• _RECORDS FOR THE TASK_
=====

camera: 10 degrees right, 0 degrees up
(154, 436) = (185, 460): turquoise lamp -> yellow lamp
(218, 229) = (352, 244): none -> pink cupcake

=====

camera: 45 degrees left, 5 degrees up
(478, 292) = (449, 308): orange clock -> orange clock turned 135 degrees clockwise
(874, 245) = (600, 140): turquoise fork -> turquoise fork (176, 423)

=====

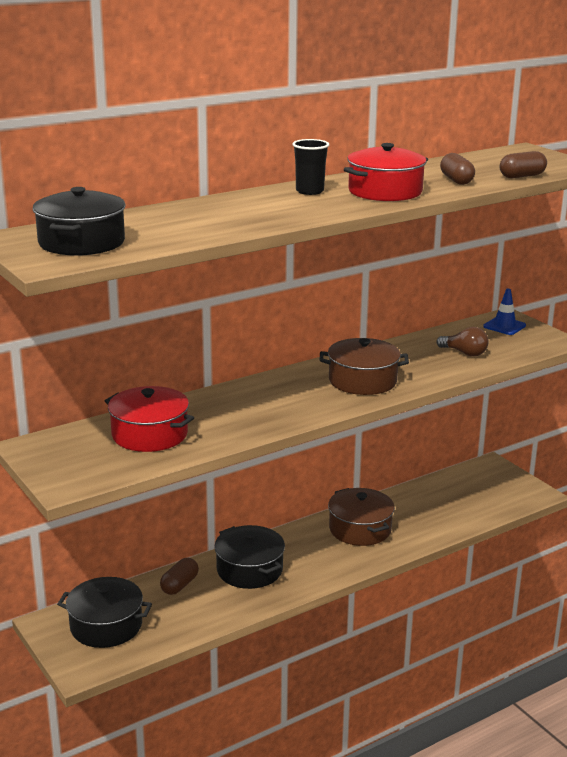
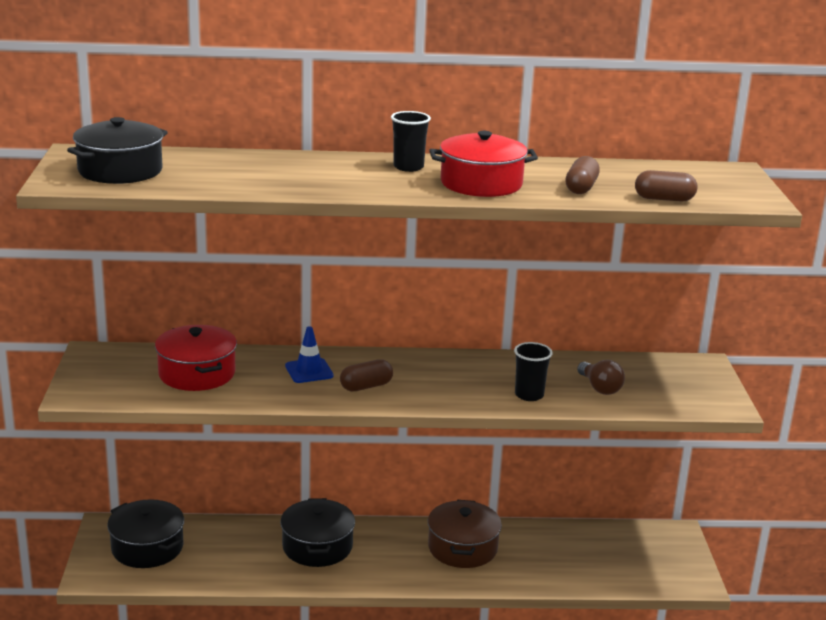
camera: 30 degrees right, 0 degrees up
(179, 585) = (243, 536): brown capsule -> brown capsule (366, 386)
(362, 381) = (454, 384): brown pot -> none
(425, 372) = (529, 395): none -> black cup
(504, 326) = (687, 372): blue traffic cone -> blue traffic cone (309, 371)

=====

• _AIM OF THE EXERCISE_
Return a copy of each line of the material that holds the word "degrees".

• _EXERCISE OUTPUT_
camera: 10 degrees right, 0 degrees up
camera: 45 degrees left, 5 degrees up
(478, 292) = (449, 308): orange clock -> orange clock turned 135 degrees clockwise
camera: 30 degrees right, 0 degrees up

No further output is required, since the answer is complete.